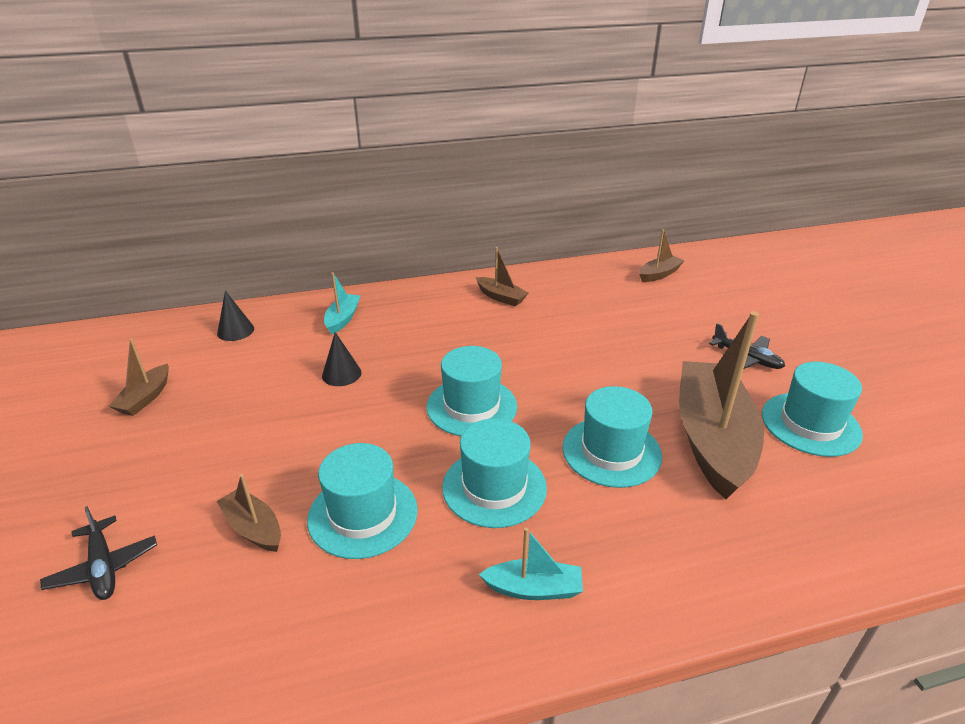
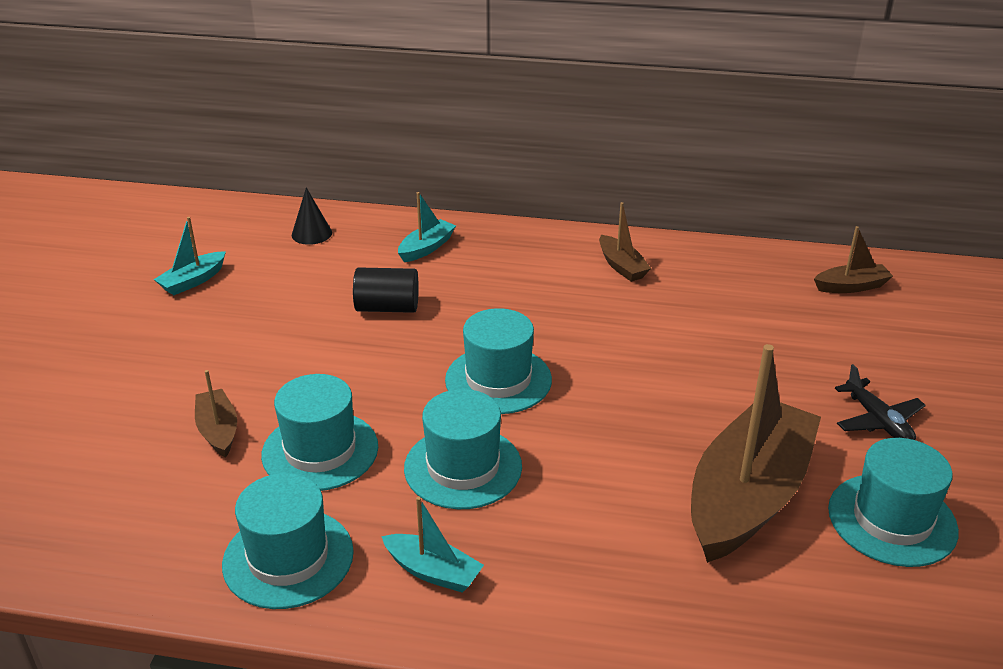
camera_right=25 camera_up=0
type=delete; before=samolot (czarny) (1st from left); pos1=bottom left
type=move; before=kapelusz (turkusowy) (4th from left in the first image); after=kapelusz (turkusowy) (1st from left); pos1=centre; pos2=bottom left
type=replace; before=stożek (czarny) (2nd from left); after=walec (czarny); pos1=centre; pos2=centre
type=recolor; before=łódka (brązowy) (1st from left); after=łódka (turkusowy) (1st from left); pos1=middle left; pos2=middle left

• [Directions for this task]
Only the span from the line with "type=delete; before=samolot (czarny)" through the final line of the records goes in the output, each line unchanged.

• [Answer box]
type=delete; before=samolot (czarny) (1st from left); pos1=bottom left
type=move; before=kapelusz (turkusowy) (4th from left in the first image); after=kapelusz (turkusowy) (1st from left); pos1=centre; pos2=bottom left
type=replace; before=stożek (czarny) (2nd from left); after=walec (czarny); pos1=centre; pos2=centre
type=recolor; before=łódka (brązowy) (1st from left); after=łódka (turkusowy) (1st from left); pos1=middle left; pos2=middle left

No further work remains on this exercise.